Start of Block
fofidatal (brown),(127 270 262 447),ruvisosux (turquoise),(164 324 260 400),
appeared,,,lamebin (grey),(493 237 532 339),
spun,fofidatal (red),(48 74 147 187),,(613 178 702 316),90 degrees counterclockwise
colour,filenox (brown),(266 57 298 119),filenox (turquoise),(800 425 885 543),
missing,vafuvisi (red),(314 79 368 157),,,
End of Block
Start of Block
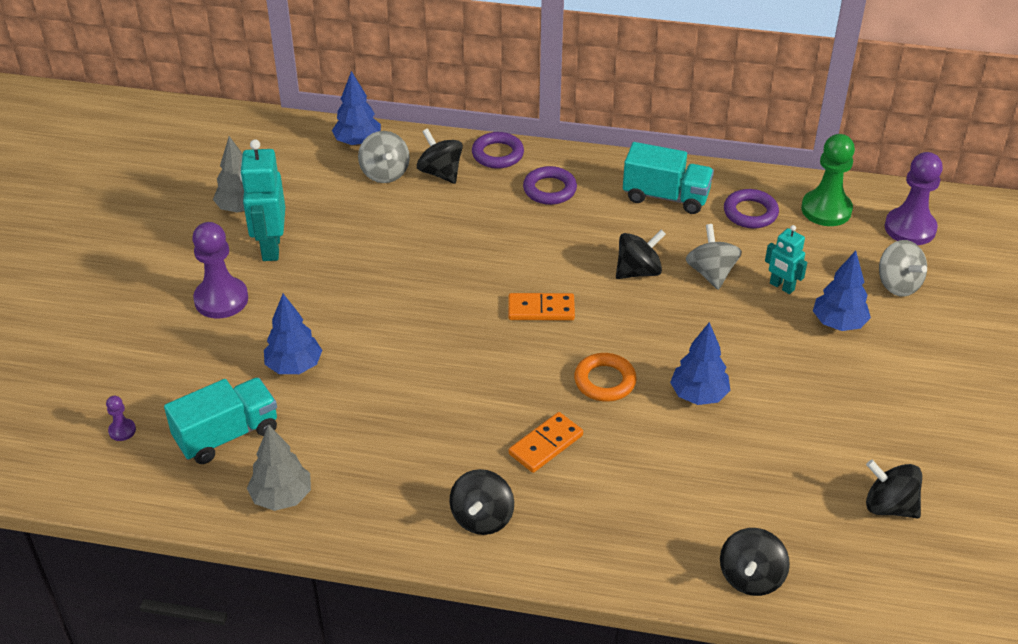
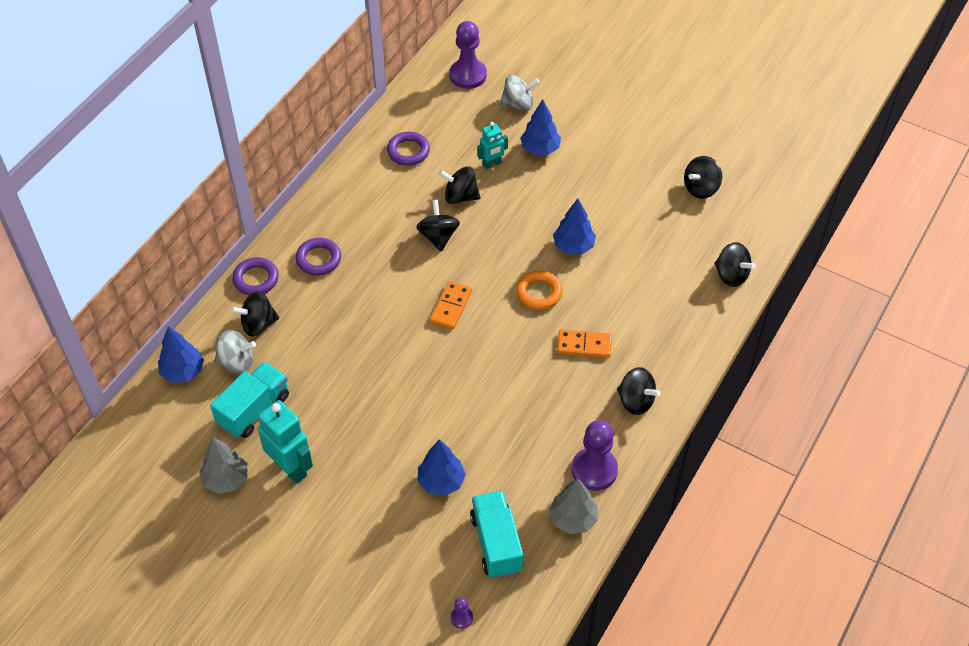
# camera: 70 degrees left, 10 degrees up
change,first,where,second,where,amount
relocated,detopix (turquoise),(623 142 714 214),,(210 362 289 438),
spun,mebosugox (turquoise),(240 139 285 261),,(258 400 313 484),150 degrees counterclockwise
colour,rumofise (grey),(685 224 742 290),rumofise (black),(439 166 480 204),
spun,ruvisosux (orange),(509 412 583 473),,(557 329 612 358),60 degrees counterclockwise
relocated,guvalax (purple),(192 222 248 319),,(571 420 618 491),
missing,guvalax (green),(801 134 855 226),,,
End of Block
__AIM OF THE EXERCISE__.
In the listing above, transcribe exactly everything from the line containing "fofidatal (brown),(127 270" down to the line containing "missing,vafuvisi (red),(314 79", including both and nothing more.

__EXERCISE OUTPUT__.
fofidatal (brown),(127 270 262 447),ruvisosux (turquoise),(164 324 260 400),
appeared,,,lamebin (grey),(493 237 532 339),
spun,fofidatal (red),(48 74 147 187),,(613 178 702 316),90 degrees counterclockwise
colour,filenox (brown),(266 57 298 119),filenox (turquoise),(800 425 885 543),
missing,vafuvisi (red),(314 79 368 157),,,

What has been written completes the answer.